WHAT IS ASKED >> Copy the data verbatim, starting at its first line and ending with the line that contains "green circle at", including that line.

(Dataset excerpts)
☆ ☆ ☆ ☆ ☆ ☆ ☆
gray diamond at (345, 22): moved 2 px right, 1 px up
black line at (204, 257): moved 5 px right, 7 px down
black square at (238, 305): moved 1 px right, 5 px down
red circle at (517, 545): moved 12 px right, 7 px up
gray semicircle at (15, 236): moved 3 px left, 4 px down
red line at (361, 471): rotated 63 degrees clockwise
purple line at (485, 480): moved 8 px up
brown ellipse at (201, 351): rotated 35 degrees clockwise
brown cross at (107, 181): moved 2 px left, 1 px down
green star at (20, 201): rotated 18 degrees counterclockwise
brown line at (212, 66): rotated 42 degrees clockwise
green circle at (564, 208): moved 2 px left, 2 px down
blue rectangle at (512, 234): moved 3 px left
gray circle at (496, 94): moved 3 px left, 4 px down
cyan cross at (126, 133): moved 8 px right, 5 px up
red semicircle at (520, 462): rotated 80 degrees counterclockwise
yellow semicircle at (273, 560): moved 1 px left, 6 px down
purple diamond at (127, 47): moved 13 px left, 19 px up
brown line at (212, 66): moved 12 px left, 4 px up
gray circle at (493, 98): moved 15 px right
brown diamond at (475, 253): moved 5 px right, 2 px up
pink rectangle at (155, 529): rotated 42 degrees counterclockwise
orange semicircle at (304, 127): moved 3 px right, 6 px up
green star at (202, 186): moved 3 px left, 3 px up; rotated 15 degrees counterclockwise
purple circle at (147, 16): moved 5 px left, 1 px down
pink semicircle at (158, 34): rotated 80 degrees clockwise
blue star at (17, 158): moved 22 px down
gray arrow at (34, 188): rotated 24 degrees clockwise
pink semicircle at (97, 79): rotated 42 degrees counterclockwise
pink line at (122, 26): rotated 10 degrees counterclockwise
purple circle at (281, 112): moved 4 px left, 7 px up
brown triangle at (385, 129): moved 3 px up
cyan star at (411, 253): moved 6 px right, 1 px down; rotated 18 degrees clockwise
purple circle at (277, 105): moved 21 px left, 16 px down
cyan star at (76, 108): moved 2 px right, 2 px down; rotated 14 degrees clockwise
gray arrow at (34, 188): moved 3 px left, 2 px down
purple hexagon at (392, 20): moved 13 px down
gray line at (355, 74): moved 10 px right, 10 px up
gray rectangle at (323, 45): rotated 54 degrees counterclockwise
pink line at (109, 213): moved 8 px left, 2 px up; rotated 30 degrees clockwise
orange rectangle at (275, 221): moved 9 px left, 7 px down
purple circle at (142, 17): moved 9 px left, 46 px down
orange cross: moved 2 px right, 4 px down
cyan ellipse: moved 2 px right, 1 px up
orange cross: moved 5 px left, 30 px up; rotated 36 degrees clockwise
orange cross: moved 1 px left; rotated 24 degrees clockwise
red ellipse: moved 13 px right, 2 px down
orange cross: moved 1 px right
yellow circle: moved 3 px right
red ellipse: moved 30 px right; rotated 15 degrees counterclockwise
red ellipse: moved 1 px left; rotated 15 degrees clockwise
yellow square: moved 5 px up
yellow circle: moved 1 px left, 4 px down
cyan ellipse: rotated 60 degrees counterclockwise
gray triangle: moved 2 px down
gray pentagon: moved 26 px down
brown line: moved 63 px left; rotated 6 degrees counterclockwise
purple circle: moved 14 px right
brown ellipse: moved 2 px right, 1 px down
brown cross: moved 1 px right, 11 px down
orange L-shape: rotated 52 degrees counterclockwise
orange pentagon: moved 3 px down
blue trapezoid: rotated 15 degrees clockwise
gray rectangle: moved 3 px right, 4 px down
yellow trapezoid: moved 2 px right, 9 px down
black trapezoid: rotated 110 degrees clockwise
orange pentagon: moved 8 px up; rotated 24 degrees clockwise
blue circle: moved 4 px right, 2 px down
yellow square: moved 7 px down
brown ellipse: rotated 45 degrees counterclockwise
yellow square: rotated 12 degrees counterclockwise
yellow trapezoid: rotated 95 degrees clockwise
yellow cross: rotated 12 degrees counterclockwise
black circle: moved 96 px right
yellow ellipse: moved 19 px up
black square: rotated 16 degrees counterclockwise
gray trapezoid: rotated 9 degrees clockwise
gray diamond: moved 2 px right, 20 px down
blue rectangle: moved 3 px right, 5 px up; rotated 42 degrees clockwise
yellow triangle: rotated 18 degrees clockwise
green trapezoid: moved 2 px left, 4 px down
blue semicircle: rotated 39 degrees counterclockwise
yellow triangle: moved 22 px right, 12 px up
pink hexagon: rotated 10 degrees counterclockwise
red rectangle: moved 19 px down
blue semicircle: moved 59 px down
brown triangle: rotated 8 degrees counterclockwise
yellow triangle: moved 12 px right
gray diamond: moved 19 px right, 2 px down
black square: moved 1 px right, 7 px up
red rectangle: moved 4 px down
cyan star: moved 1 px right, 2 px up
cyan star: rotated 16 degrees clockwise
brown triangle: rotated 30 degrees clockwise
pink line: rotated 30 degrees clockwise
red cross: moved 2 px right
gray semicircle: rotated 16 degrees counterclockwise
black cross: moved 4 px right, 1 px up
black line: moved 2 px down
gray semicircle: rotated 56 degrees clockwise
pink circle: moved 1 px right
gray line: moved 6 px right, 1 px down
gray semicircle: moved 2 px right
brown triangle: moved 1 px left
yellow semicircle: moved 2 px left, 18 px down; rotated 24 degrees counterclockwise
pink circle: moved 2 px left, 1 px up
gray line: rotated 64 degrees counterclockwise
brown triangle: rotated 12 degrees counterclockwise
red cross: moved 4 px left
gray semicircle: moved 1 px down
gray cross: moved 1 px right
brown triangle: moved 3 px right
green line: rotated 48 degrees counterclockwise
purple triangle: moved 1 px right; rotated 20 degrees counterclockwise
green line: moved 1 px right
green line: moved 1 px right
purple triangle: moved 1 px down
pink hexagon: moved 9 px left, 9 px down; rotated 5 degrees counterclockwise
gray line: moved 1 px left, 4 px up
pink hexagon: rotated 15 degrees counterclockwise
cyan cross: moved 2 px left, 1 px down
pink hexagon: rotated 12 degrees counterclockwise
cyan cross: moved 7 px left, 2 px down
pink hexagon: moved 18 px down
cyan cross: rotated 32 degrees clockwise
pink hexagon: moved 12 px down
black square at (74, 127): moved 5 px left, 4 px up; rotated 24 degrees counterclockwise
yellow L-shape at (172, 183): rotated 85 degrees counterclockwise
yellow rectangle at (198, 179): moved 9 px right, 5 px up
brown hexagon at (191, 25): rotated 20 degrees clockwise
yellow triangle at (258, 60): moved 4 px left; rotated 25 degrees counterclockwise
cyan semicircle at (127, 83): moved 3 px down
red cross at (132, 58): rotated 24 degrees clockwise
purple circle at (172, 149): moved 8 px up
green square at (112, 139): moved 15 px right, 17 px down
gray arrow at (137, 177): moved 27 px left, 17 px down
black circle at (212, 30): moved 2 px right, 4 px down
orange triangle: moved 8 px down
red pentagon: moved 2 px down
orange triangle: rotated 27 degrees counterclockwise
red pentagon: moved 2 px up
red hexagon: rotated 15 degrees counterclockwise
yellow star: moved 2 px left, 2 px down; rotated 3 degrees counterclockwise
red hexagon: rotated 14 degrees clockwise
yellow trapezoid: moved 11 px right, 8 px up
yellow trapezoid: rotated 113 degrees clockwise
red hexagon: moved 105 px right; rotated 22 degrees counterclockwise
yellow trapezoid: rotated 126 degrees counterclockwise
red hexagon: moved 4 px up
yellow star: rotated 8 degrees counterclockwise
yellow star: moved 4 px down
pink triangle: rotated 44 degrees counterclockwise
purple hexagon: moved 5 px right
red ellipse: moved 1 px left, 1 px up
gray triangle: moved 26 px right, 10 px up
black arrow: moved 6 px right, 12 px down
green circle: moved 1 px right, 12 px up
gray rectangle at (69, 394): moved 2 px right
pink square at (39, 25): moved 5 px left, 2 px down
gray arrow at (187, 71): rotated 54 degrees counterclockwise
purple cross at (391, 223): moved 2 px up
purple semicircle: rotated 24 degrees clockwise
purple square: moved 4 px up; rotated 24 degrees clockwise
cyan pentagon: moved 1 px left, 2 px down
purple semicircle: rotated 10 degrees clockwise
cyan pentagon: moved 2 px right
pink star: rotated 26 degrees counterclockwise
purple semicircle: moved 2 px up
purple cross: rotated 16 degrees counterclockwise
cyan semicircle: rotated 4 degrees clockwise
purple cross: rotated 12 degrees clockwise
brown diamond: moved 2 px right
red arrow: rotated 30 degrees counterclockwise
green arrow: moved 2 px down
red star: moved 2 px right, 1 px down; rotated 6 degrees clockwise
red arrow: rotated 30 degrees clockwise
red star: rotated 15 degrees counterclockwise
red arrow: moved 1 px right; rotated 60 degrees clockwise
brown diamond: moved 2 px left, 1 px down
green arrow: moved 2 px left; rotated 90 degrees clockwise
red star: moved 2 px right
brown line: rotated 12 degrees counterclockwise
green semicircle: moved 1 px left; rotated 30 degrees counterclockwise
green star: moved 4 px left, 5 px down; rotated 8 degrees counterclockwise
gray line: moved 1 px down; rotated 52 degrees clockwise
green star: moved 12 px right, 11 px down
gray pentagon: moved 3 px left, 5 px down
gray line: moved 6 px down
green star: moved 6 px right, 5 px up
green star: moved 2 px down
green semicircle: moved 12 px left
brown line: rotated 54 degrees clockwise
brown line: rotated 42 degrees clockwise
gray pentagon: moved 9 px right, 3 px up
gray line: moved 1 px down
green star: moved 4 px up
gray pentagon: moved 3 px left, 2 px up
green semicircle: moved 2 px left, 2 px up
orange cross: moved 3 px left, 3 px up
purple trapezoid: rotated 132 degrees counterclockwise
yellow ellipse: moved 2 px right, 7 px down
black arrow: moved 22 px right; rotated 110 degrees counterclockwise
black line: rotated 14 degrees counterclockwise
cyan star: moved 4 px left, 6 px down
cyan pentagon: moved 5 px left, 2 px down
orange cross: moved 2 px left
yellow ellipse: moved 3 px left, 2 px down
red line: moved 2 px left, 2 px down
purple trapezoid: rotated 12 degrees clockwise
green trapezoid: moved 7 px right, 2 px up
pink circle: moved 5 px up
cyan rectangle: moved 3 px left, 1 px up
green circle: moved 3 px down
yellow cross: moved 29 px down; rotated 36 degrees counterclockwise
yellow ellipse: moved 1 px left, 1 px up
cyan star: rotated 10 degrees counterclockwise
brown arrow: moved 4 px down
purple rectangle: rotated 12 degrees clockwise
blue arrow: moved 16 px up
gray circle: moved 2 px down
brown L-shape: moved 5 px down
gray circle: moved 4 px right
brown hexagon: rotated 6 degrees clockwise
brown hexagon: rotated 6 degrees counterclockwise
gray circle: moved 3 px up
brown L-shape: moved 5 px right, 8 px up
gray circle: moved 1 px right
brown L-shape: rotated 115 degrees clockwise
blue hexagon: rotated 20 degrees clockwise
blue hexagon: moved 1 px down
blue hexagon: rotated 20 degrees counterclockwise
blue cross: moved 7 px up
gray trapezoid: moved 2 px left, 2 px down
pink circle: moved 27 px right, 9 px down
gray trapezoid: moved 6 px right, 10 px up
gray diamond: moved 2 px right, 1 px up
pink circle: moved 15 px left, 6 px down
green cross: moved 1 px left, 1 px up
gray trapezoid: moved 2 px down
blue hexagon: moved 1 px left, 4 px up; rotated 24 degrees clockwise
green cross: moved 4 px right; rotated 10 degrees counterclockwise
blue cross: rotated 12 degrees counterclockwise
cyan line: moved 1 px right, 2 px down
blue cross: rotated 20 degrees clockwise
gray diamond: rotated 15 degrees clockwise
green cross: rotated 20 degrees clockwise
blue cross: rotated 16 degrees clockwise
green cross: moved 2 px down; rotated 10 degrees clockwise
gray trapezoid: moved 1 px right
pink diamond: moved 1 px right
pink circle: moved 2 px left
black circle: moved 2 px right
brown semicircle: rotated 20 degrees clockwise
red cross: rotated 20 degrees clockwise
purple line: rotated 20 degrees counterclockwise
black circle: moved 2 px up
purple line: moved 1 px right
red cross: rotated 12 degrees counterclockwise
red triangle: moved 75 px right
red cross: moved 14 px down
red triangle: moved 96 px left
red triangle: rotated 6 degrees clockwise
☆ ☆ ☆ ☆ ☆ ☆ ☆
WORKED ANSWER >>
gray diamond at (345, 22): moved 2 px right, 1 px up
black line at (204, 257): moved 5 px right, 7 px down
black square at (238, 305): moved 1 px right, 5 px down
red circle at (517, 545): moved 12 px right, 7 px up
gray semicircle at (15, 236): moved 3 px left, 4 px down
red line at (361, 471): rotated 63 degrees clockwise
purple line at (485, 480): moved 8 px up
brown ellipse at (201, 351): rotated 35 degrees clockwise
brown cross at (107, 181): moved 2 px left, 1 px down
green star at (20, 201): rotated 18 degrees counterclockwise
brown line at (212, 66): rotated 42 degrees clockwise
green circle at (564, 208): moved 2 px left, 2 px down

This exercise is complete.